== TASK INPUTS ==

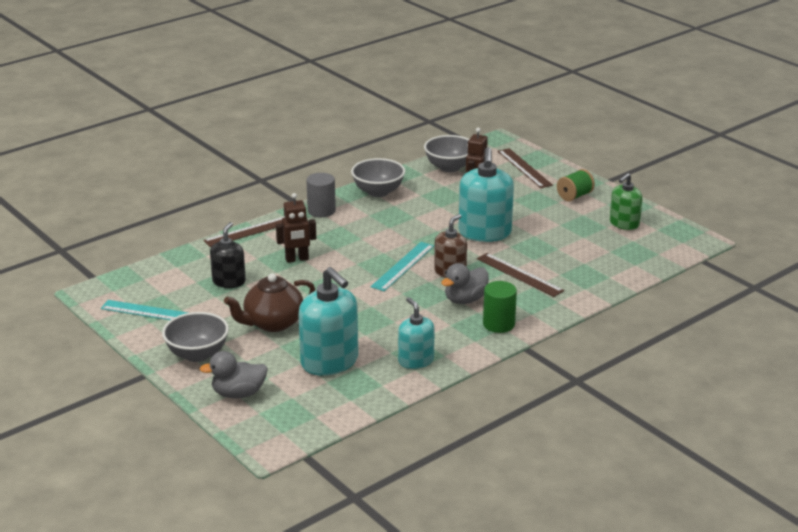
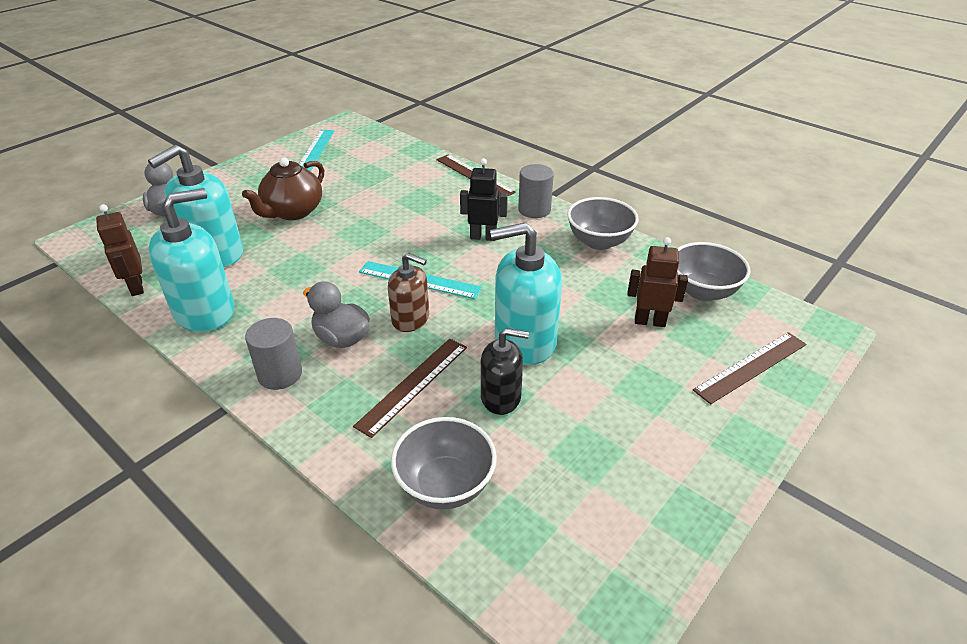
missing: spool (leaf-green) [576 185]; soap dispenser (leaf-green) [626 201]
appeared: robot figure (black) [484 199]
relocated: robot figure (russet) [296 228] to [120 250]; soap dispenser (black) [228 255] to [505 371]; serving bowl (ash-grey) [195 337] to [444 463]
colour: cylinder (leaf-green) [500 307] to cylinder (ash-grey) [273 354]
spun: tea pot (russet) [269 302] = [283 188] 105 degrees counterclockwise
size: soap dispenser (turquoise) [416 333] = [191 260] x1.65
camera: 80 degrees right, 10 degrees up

===
== TASK INPUTS ==

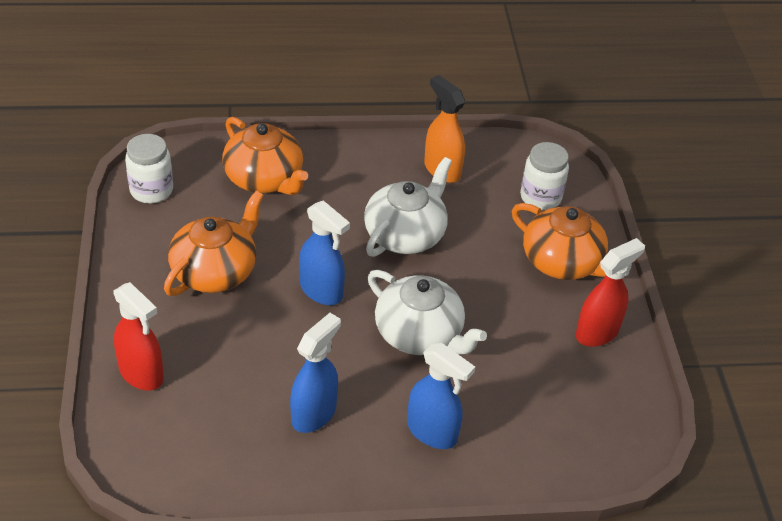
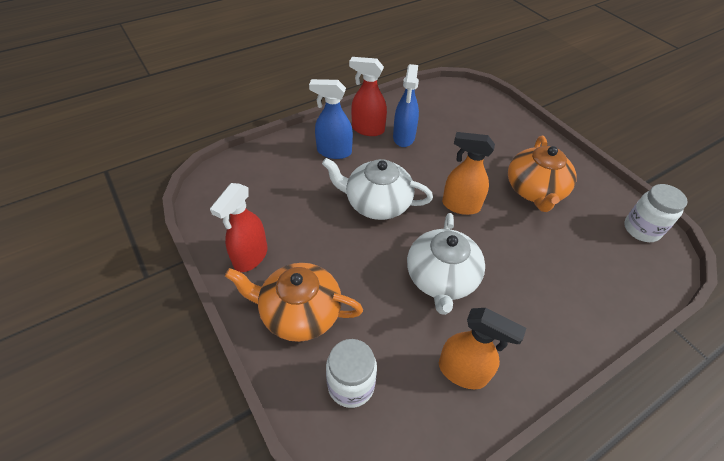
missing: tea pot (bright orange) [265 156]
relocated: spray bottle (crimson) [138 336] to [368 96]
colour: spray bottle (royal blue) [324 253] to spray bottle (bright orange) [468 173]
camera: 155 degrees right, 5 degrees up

===
== TASK INPUTS ==

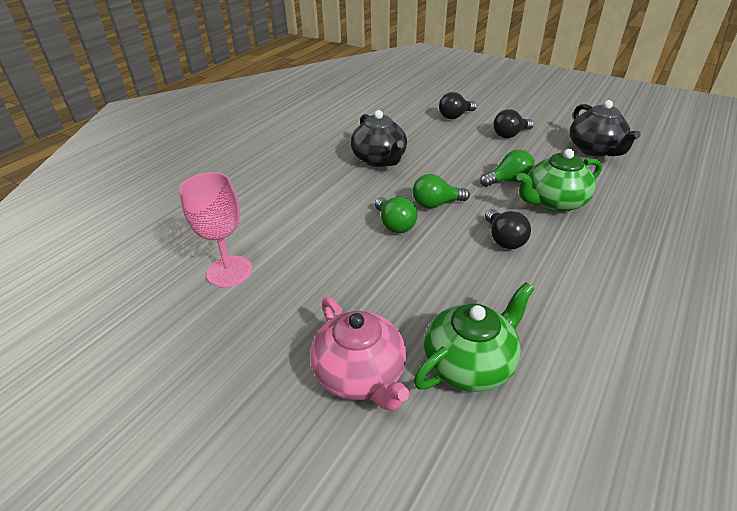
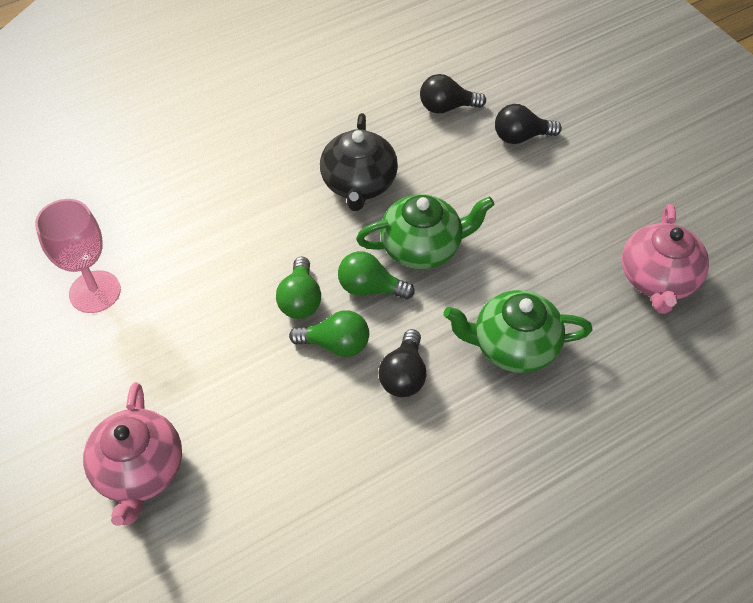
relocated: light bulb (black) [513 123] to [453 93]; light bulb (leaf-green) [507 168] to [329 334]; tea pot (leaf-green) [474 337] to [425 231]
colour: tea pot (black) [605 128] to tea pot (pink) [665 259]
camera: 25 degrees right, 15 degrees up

===

Using the entries shown above, reproduce verbatim the lines from the line bearing "missing: tea pot (bright orange) [265 156]" to the line bearing "camera: 155 degrees right, 5 degrees up", inclusive.

missing: tea pot (bright orange) [265 156]
relocated: spray bottle (crimson) [138 336] to [368 96]
colour: spray bottle (royal blue) [324 253] to spray bottle (bright orange) [468 173]
camera: 155 degrees right, 5 degrees up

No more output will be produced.